**** Listed entries

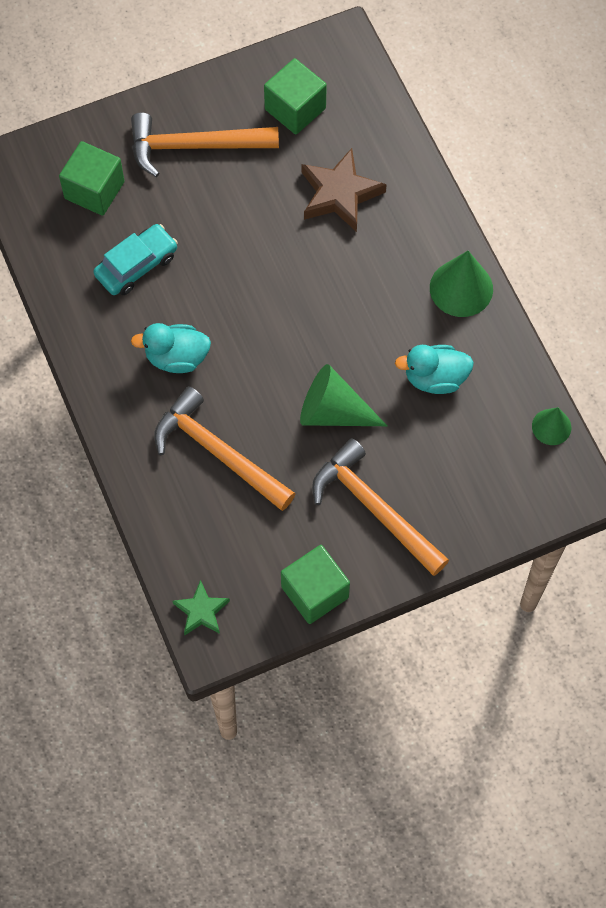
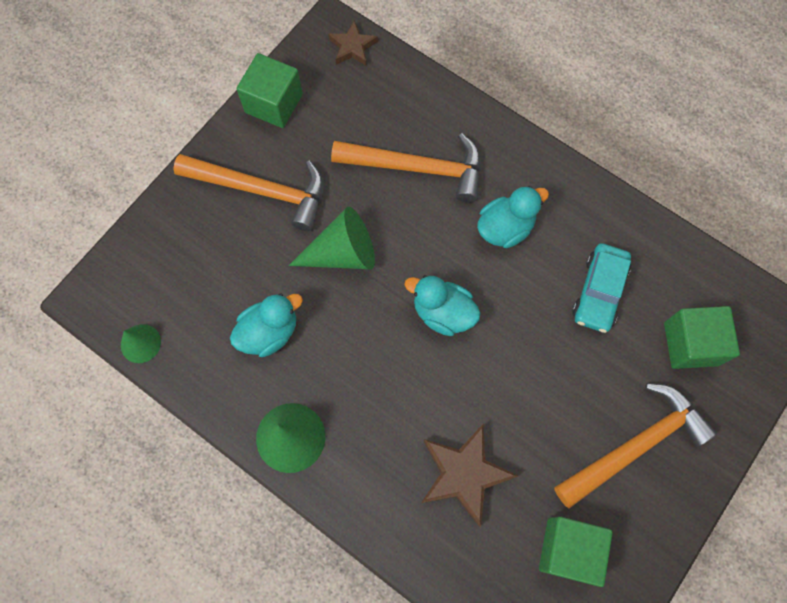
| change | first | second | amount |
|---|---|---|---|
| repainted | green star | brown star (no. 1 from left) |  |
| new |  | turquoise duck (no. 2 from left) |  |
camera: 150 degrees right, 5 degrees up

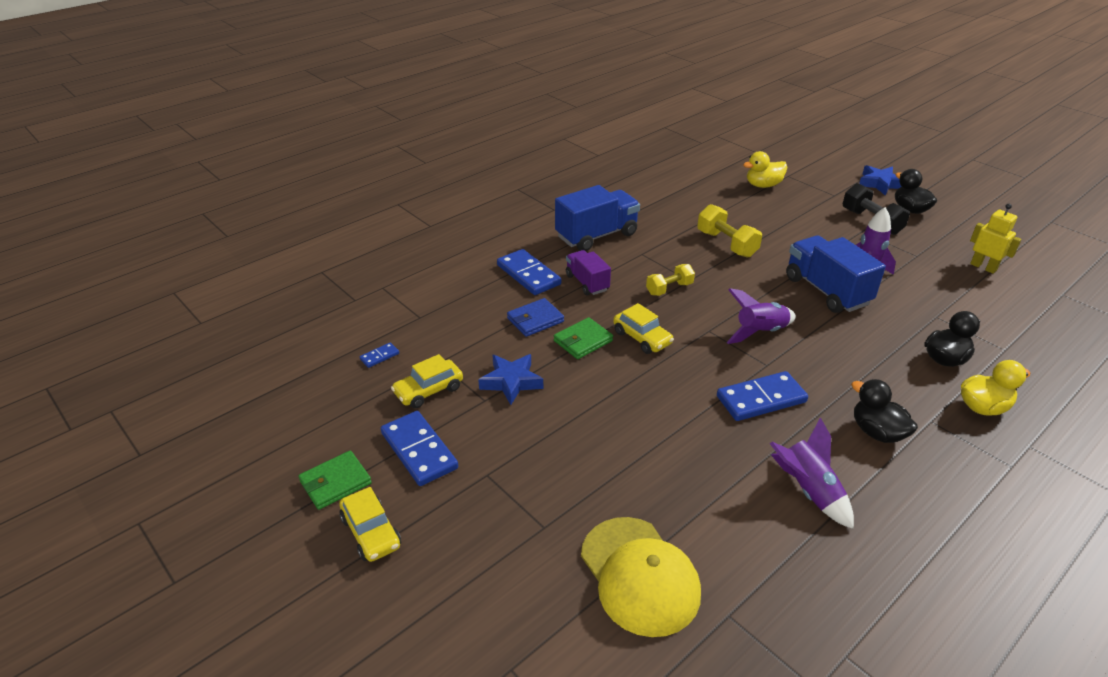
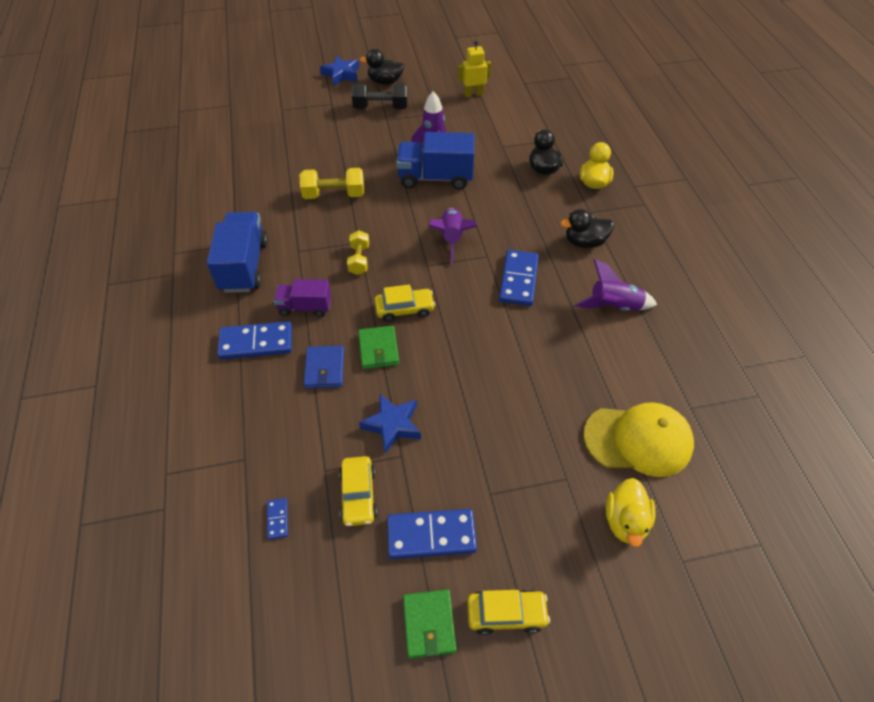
| change | first | second | amount |
|---|---|---|---|
| shifted | yellow duck (no. 1 from left in the first image) | yellow duck (no. 2 from left) |  |
camera: 60 degrees left, 15 degrees up

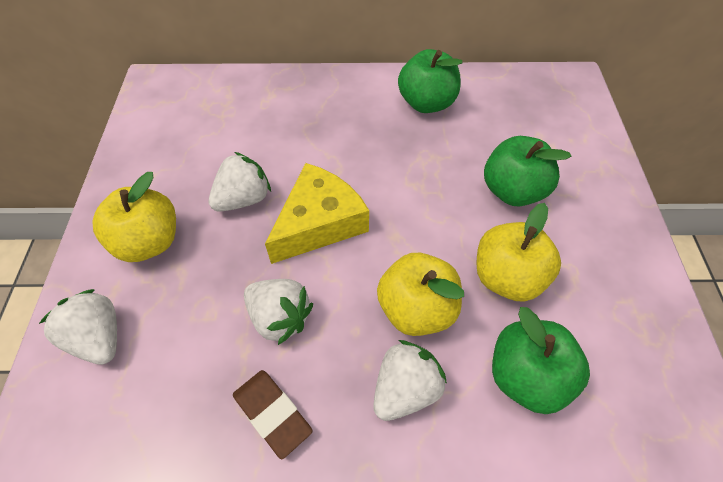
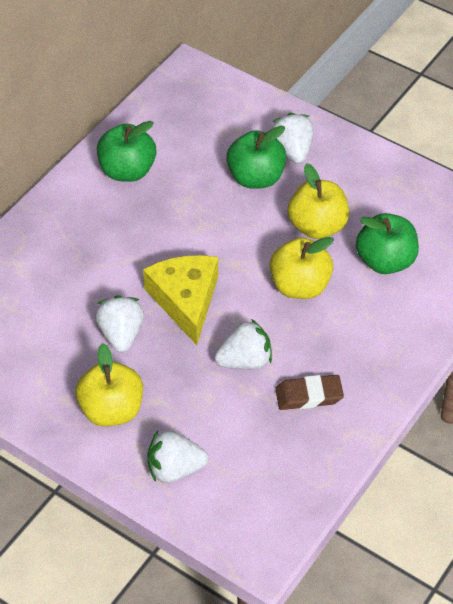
| change | first | second | amount |
|---|---|---|---|
| shifted | white strawberry (no. 4 from left) |  |  |
camera: 55 degrees left, 5 degrees down

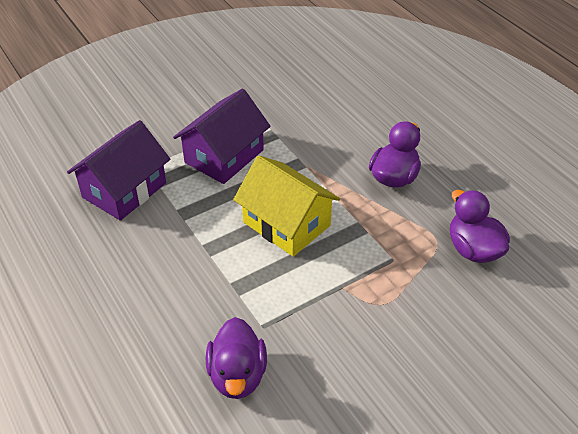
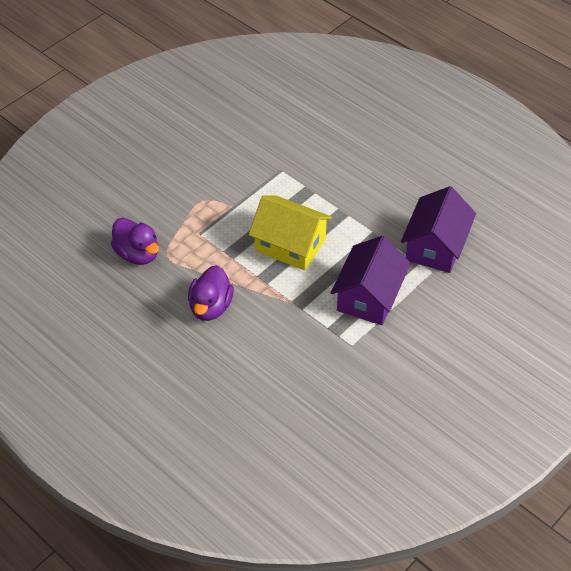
| change | first | second | amount |
|---|---|---|---|
| gone | purple duck (no. 1 from left) |  |  |
camera: 165 degrees right, 5 degrees up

********

*Assignment*. Starting at the line that holds "repainted | green" and stopping at the last line of the listing above, write out each line exactly as it appears, and omit the pictures.

*Reply*.
| repainted | green star | brown star (no. 1 from left) |  |
| new |  | turquoise duck (no. 2 from left) |  |
camera: 150 degrees right, 5 degrees up

| change | first | second | amount |
|---|---|---|---|
| shifted | yellow duck (no. 1 from left in the first image) | yellow duck (no. 2 from left) |  |
camera: 60 degrees left, 15 degrees up

| change | first | second | amount |
|---|---|---|---|
| shifted | white strawberry (no. 4 from left) |  |  |
camera: 55 degrees left, 5 degrees down

| change | first | second | amount |
|---|---|---|---|
| gone | purple duck (no. 1 from left) |  |  |
camera: 165 degrees right, 5 degrees up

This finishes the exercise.